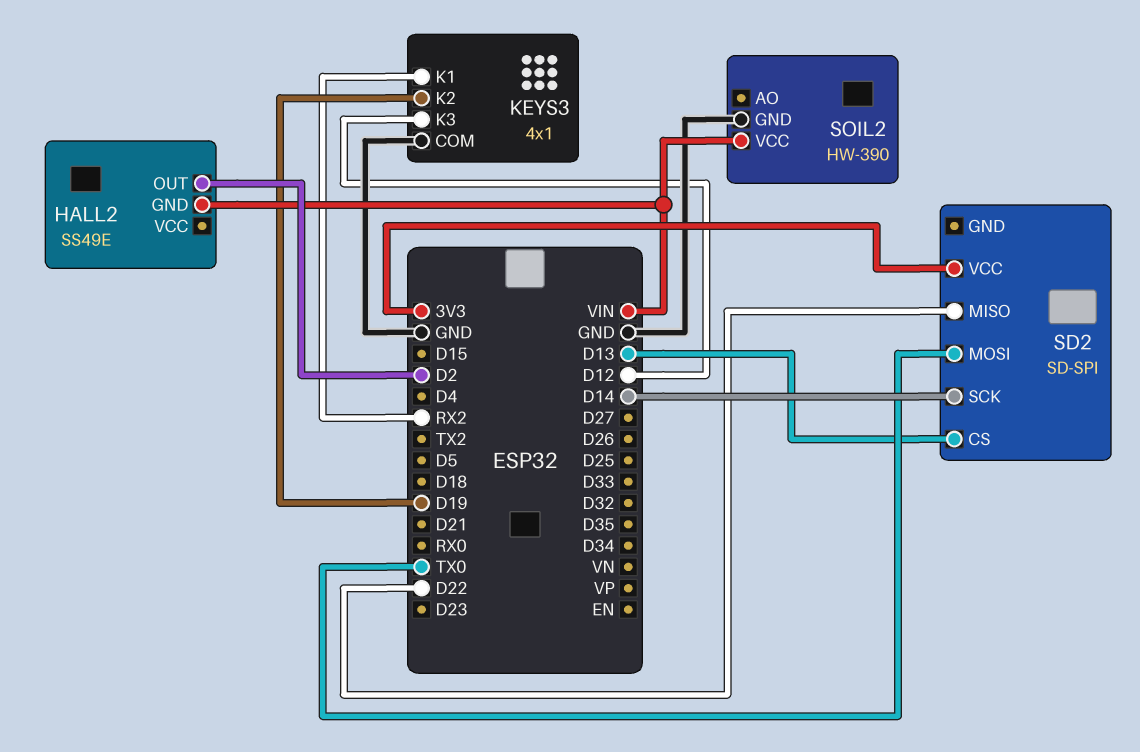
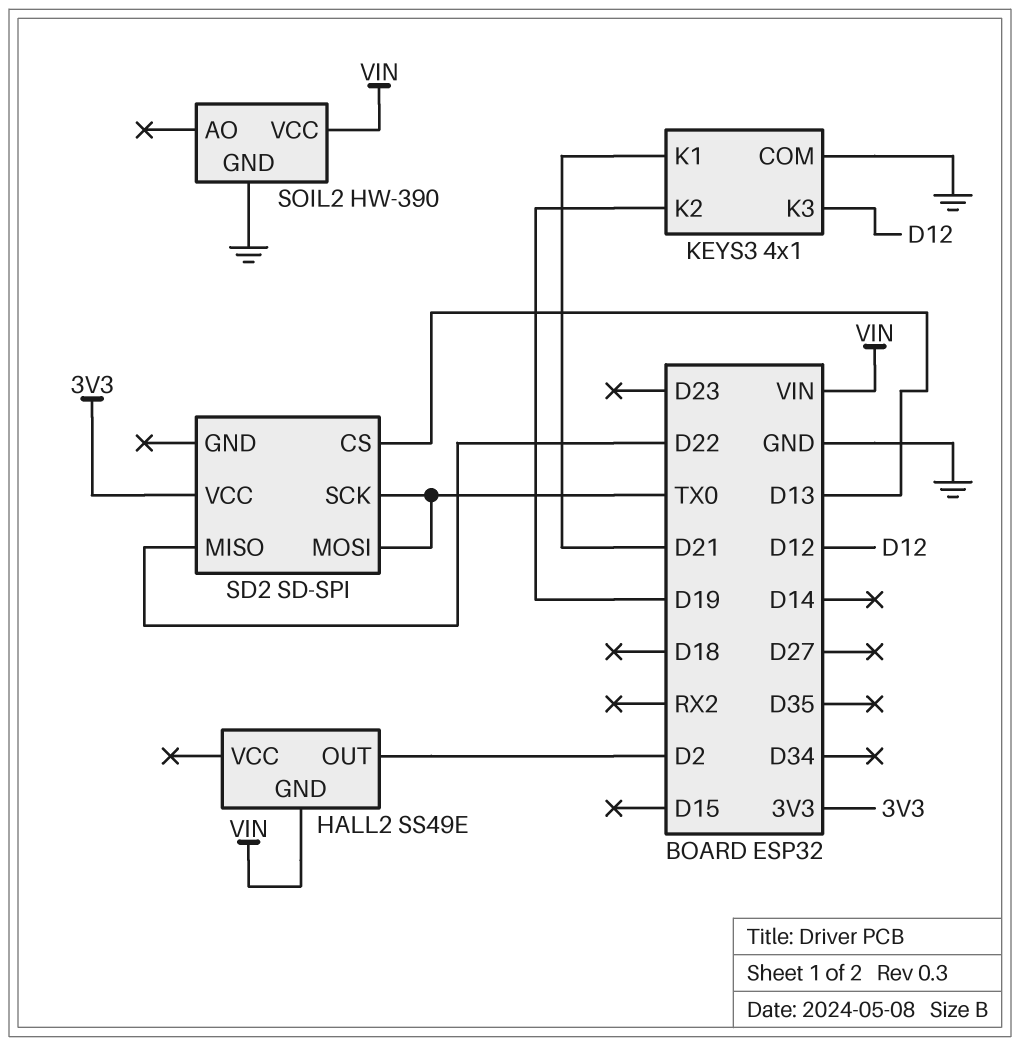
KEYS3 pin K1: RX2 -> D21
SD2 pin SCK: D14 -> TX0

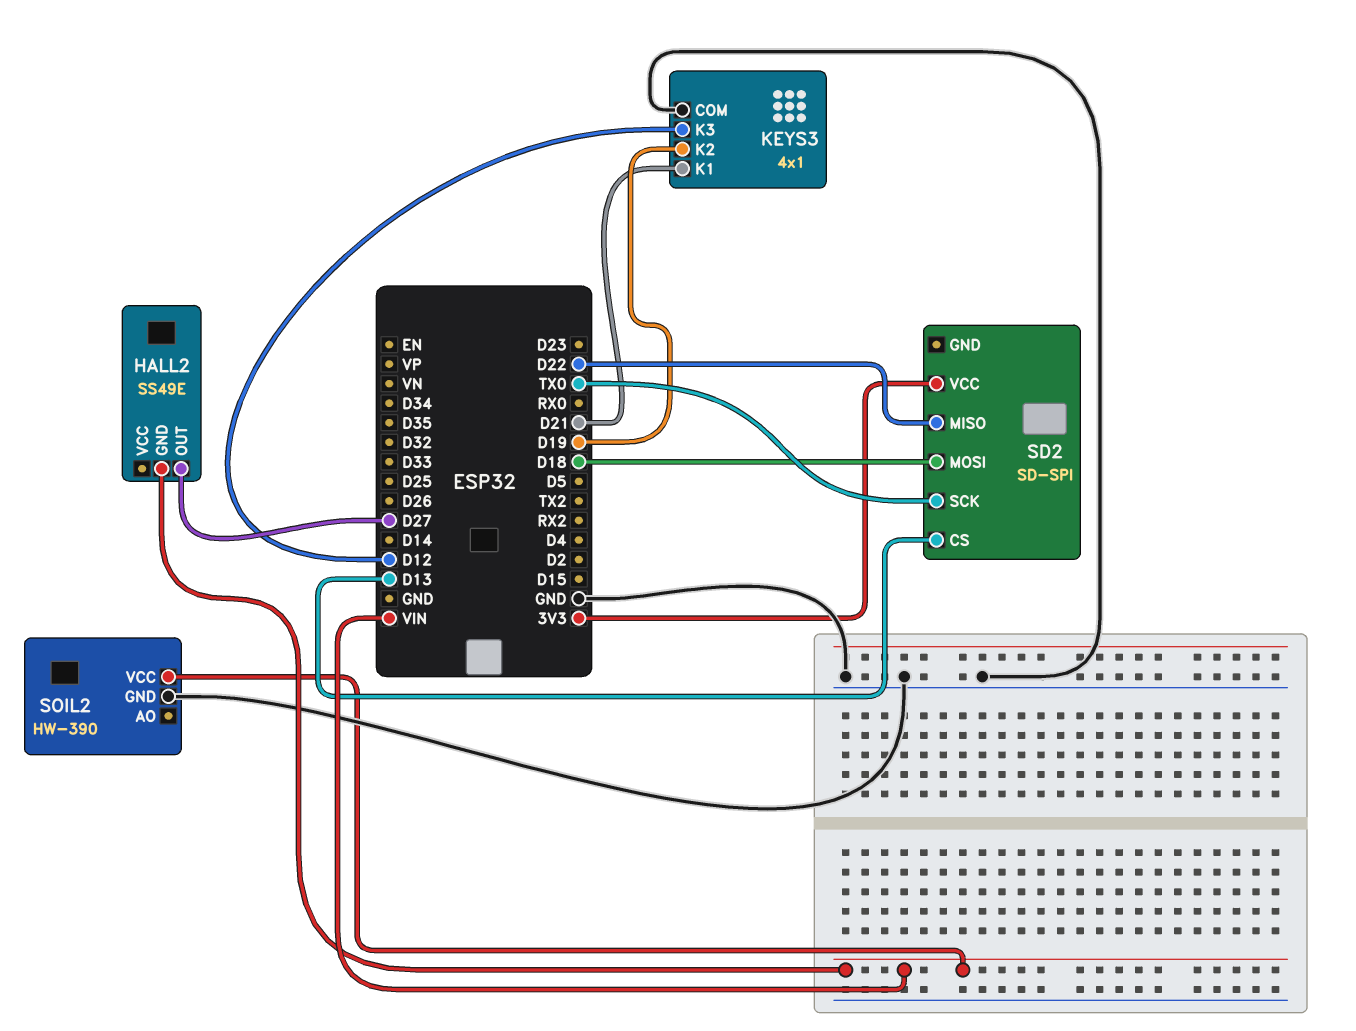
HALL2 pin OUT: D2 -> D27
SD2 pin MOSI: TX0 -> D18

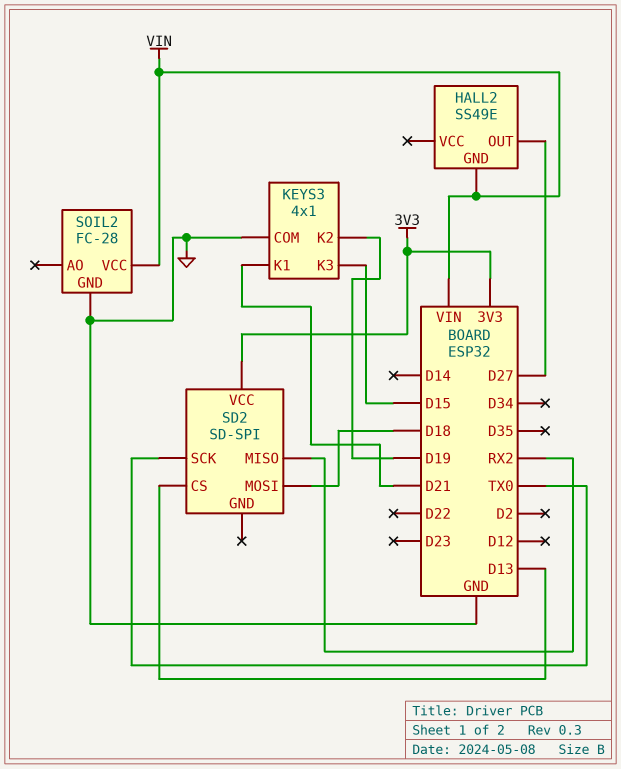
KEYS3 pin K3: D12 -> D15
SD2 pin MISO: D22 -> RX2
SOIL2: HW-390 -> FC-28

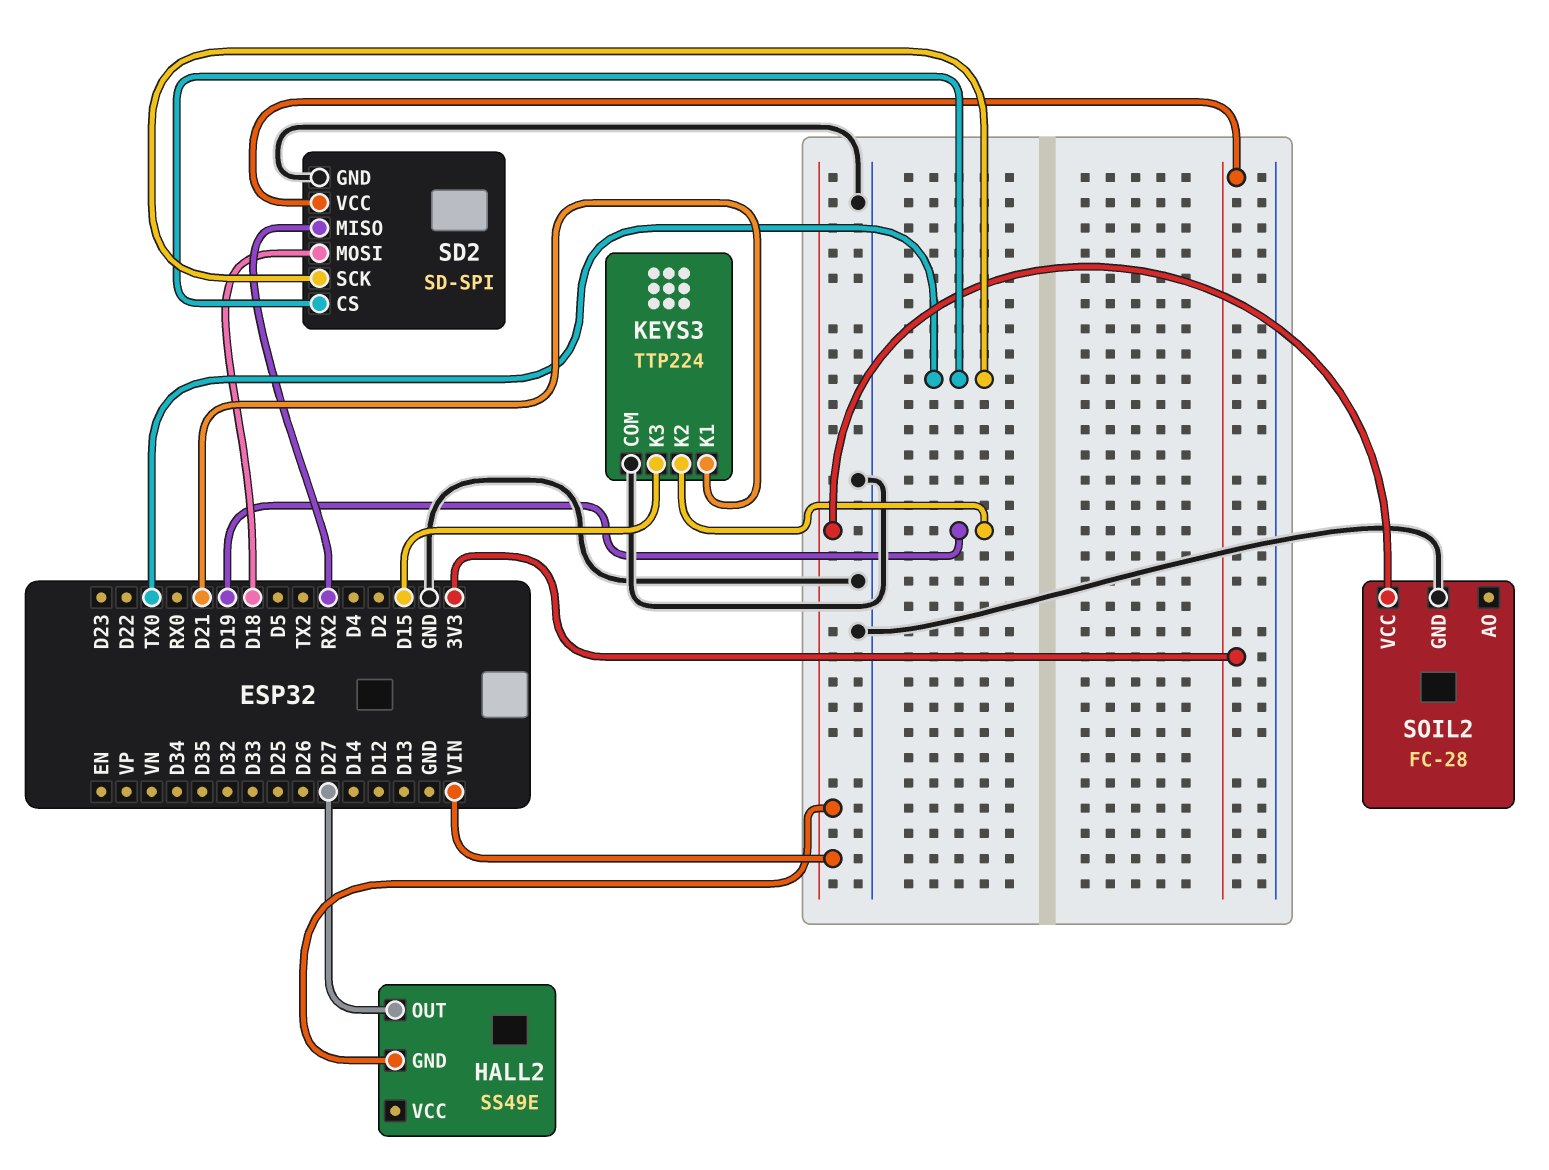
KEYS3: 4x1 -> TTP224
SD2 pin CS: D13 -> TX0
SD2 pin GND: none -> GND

○ ○ ○ ○ ○ ○ ○

ACTIVITY :: If an entry contains an image, please omit that image and print everything else verbatim.

FINISHED TASK ::
KEYS3 pin K1: RX2 -> D21
SD2 pin SCK: D14 -> TX0

HALL2 pin OUT: D2 -> D27
SD2 pin MOSI: TX0 -> D18

KEYS3 pin K3: D12 -> D15
SD2 pin MISO: D22 -> RX2
SOIL2: HW-390 -> FC-28

KEYS3: 4x1 -> TTP224
SD2 pin CS: D13 -> TX0
SD2 pin GND: none -> GND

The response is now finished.